▸ Exercise task:
Format the lines below, from the line containing "In the image, is" through the line containing "clear glass window at lower right is positioned", as a Markdown table with the columns "Row" and "Line", omitting blank lines.

[Items from a collection]

/---

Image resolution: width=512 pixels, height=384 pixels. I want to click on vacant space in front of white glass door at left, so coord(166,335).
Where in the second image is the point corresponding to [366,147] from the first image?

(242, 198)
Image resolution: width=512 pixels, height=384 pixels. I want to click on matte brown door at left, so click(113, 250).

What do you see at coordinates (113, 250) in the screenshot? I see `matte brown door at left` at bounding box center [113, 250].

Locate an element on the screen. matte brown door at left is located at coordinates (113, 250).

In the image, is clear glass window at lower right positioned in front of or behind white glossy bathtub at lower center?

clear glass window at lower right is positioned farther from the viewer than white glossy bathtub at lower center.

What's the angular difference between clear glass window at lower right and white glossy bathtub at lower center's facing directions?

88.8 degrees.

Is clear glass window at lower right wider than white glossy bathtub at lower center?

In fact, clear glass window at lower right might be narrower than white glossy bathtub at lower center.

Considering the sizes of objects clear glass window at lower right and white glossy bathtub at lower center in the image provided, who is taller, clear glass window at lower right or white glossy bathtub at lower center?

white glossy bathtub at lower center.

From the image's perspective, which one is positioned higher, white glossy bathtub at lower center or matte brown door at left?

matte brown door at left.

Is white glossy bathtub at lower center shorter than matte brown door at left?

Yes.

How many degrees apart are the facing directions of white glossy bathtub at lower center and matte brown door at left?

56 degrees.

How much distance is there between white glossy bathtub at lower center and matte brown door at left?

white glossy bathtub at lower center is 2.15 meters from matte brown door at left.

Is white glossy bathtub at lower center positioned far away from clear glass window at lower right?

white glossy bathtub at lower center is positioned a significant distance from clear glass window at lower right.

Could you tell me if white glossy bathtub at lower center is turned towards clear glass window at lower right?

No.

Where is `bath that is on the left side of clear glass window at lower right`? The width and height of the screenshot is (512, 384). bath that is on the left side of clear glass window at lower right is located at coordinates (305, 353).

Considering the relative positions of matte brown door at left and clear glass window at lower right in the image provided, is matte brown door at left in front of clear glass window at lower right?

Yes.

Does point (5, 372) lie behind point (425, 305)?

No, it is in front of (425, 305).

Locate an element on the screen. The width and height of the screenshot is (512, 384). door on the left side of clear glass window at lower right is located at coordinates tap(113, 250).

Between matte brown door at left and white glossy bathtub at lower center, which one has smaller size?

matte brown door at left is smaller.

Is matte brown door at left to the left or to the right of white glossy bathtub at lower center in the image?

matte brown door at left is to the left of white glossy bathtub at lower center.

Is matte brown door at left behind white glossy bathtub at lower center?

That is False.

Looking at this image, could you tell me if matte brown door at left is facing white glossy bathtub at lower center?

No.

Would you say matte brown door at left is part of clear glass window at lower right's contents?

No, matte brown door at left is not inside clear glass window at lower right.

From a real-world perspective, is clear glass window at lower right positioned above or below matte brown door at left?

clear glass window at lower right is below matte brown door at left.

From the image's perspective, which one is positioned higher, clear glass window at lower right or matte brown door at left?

\---

▸ Solution to this exercise:
| Row | Line |
|---|---|
| 1 | In the image, is clear glass window at lower right positioned in front of or behind white glossy bathtub at lower center? |
| 2 | clear glass window at lower right is positioned farther from the viewer than white glossy bathtub at lower center. |